[Opening SUPPLIED RECORDS section]
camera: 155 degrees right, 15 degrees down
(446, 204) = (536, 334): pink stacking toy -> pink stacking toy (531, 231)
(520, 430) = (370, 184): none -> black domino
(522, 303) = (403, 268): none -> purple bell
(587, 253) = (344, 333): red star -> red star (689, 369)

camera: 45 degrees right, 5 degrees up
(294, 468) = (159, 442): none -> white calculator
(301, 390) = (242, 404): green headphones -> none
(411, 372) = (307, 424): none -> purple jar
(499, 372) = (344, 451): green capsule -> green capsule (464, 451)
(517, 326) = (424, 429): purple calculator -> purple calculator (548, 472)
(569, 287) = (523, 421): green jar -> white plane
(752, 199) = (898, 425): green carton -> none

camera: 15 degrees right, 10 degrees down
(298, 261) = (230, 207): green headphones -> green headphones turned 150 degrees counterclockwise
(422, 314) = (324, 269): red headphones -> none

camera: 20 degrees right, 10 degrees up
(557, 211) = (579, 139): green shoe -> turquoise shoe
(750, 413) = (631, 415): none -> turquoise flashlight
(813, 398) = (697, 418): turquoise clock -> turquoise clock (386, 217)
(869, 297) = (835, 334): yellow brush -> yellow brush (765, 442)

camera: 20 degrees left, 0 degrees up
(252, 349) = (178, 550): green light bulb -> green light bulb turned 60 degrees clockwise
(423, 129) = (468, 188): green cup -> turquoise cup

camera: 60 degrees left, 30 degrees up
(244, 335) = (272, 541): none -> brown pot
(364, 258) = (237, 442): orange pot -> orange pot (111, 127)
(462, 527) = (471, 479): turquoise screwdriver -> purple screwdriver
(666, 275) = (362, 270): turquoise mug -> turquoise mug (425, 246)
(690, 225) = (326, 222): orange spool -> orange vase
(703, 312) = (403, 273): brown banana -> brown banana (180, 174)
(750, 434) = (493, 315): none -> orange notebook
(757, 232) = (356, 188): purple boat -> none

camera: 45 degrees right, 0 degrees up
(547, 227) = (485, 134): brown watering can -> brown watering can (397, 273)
[Closing SUPPLIED RECORDS section]
WORK REQUEST
Your answer should consist of every record, restated exactly.

THE COMPLETED TASK
camera: 155 degrees right, 15 degrees down
(446, 204) = (536, 334): pink stacking toy -> pink stacking toy (531, 231)
(520, 430) = (370, 184): none -> black domino
(522, 303) = (403, 268): none -> purple bell
(587, 253) = (344, 333): red star -> red star (689, 369)

camera: 45 degrees right, 5 degrees up
(294, 468) = (159, 442): none -> white calculator
(301, 390) = (242, 404): green headphones -> none
(411, 372) = (307, 424): none -> purple jar
(499, 372) = (344, 451): green capsule -> green capsule (464, 451)
(517, 326) = (424, 429): purple calculator -> purple calculator (548, 472)
(569, 287) = (523, 421): green jar -> white plane
(752, 199) = (898, 425): green carton -> none

camera: 15 degrees right, 10 degrees down
(298, 261) = (230, 207): green headphones -> green headphones turned 150 degrees counterclockwise
(422, 314) = (324, 269): red headphones -> none

camera: 20 degrees right, 10 degrees up
(557, 211) = (579, 139): green shoe -> turquoise shoe
(750, 413) = (631, 415): none -> turquoise flashlight
(813, 398) = (697, 418): turquoise clock -> turquoise clock (386, 217)
(869, 297) = (835, 334): yellow brush -> yellow brush (765, 442)

camera: 20 degrees left, 0 degrees up
(252, 349) = (178, 550): green light bulb -> green light bulb turned 60 degrees clockwise
(423, 129) = (468, 188): green cup -> turquoise cup

camera: 60 degrees left, 30 degrees up
(244, 335) = (272, 541): none -> brown pot
(364, 258) = (237, 442): orange pot -> orange pot (111, 127)
(462, 527) = (471, 479): turquoise screwdriver -> purple screwdriver
(666, 275) = (362, 270): turquoise mug -> turquoise mug (425, 246)
(690, 225) = (326, 222): orange spool -> orange vase
(703, 312) = (403, 273): brown banana -> brown banana (180, 174)
(750, 434) = (493, 315): none -> orange notebook
(757, 232) = (356, 188): purple boat -> none

camera: 45 degrees right, 0 degrees up
(547, 227) = (485, 134): brown watering can -> brown watering can (397, 273)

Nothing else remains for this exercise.